### Task goal:
All of the entries below are to be repeated word for word.

Before-and-after change data
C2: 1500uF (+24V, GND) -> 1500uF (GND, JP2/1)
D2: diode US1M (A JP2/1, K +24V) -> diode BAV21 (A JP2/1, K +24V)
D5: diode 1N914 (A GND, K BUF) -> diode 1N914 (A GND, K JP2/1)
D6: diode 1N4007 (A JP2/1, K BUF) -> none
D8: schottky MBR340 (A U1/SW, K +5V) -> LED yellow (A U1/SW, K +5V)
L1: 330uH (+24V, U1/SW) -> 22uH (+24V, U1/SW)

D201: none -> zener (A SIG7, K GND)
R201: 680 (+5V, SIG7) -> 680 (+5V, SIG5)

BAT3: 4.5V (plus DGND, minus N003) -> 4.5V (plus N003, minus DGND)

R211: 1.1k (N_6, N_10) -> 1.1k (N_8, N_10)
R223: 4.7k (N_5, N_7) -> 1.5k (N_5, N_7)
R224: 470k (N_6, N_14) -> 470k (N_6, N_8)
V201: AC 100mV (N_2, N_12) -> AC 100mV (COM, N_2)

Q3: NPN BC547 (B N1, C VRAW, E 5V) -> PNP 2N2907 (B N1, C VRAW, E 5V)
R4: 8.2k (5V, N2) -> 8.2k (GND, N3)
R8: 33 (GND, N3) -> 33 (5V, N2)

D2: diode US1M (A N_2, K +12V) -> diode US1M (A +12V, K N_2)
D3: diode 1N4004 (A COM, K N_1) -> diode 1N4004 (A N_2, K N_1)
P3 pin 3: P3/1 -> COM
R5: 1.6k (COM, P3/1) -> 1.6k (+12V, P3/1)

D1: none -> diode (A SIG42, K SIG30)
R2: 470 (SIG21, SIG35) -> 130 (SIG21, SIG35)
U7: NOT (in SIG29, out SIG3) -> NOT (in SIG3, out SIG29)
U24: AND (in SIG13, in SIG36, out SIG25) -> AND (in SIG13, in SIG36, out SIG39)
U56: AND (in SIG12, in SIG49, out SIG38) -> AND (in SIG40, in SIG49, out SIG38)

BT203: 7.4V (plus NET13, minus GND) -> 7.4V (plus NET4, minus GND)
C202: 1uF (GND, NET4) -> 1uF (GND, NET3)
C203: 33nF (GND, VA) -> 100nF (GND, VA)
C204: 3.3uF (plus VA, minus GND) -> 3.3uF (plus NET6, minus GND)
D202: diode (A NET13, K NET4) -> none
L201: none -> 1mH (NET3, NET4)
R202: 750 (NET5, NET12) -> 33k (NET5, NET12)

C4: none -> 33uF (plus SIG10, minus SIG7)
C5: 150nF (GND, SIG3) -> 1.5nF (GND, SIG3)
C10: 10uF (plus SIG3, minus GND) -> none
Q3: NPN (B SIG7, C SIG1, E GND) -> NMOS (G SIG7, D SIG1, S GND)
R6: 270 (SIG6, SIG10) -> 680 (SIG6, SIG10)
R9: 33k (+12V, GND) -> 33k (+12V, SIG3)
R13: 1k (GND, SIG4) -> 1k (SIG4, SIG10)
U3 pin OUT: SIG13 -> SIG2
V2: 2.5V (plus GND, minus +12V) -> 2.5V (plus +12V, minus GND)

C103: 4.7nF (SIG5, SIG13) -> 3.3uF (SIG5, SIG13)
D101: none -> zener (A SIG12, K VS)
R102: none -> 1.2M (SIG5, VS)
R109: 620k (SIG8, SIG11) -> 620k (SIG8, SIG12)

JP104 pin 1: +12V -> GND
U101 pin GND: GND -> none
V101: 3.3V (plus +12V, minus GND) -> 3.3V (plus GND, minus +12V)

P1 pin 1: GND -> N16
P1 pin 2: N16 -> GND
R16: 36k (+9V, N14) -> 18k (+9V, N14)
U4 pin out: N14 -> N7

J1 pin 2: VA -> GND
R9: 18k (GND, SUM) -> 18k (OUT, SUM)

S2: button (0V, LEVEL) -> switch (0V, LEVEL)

### Expected answer:
C2: 1500uF (+24V, GND) -> 1500uF (GND, JP2/1)
D2: diode US1M (A JP2/1, K +24V) -> diode BAV21 (A JP2/1, K +24V)
D5: diode 1N914 (A GND, K BUF) -> diode 1N914 (A GND, K JP2/1)
D6: diode 1N4007 (A JP2/1, K BUF) -> none
D8: schottky MBR340 (A U1/SW, K +5V) -> LED yellow (A U1/SW, K +5V)
L1: 330uH (+24V, U1/SW) -> 22uH (+24V, U1/SW)

D201: none -> zener (A SIG7, K GND)
R201: 680 (+5V, SIG7) -> 680 (+5V, SIG5)

BAT3: 4.5V (plus DGND, minus N003) -> 4.5V (plus N003, minus DGND)

R211: 1.1k (N_6, N_10) -> 1.1k (N_8, N_10)
R223: 4.7k (N_5, N_7) -> 1.5k (N_5, N_7)
R224: 470k (N_6, N_14) -> 470k (N_6, N_8)
V201: AC 100mV (N_2, N_12) -> AC 100mV (COM, N_2)

Q3: NPN BC547 (B N1, C VRAW, E 5V) -> PNP 2N2907 (B N1, C VRAW, E 5V)
R4: 8.2k (5V, N2) -> 8.2k (GND, N3)
R8: 33 (GND, N3) -> 33 (5V, N2)

D2: diode US1M (A N_2, K +12V) -> diode US1M (A +12V, K N_2)
D3: diode 1N4004 (A COM, K N_1) -> diode 1N4004 (A N_2, K N_1)
P3 pin 3: P3/1 -> COM
R5: 1.6k (COM, P3/1) -> 1.6k (+12V, P3/1)

D1: none -> diode (A SIG42, K SIG30)
R2: 470 (SIG21, SIG35) -> 130 (SIG21, SIG35)
U7: NOT (in SIG29, out SIG3) -> NOT (in SIG3, out SIG29)
U24: AND (in SIG13, in SIG36, out SIG25) -> AND (in SIG13, in SIG36, out SIG39)
U56: AND (in SIG12, in SIG49, out SIG38) -> AND (in SIG40, in SIG49, out SIG38)

BT203: 7.4V (plus NET13, minus GND) -> 7.4V (plus NET4, minus GND)
C202: 1uF (GND, NET4) -> 1uF (GND, NET3)
C203: 33nF (GND, VA) -> 100nF (GND, VA)
C204: 3.3uF (plus VA, minus GND) -> 3.3uF (plus NET6, minus GND)
D202: diode (A NET13, K NET4) -> none
L201: none -> 1mH (NET3, NET4)
R202: 750 (NET5, NET12) -> 33k (NET5, NET12)

C4: none -> 33uF (plus SIG10, minus SIG7)
C5: 150nF (GND, SIG3) -> 1.5nF (GND, SIG3)
C10: 10uF (plus SIG3, minus GND) -> none
Q3: NPN (B SIG7, C SIG1, E GND) -> NMOS (G SIG7, D SIG1, S GND)
R6: 270 (SIG6, SIG10) -> 680 (SIG6, SIG10)
R9: 33k (+12V, GND) -> 33k (+12V, SIG3)
R13: 1k (GND, SIG4) -> 1k (SIG4, SIG10)
U3 pin OUT: SIG13 -> SIG2
V2: 2.5V (plus GND, minus +12V) -> 2.5V (plus +12V, minus GND)

C103: 4.7nF (SIG5, SIG13) -> 3.3uF (SIG5, SIG13)
D101: none -> zener (A SIG12, K VS)
R102: none -> 1.2M (SIG5, VS)
R109: 620k (SIG8, SIG11) -> 620k (SIG8, SIG12)

JP104 pin 1: +12V -> GND
U101 pin GND: GND -> none
V101: 3.3V (plus +12V, minus GND) -> 3.3V (plus GND, minus +12V)

P1 pin 1: GND -> N16
P1 pin 2: N16 -> GND
R16: 36k (+9V, N14) -> 18k (+9V, N14)
U4 pin out: N14 -> N7

J1 pin 2: VA -> GND
R9: 18k (GND, SUM) -> 18k (OUT, SUM)

S2: button (0V, LEVEL) -> switch (0V, LEVEL)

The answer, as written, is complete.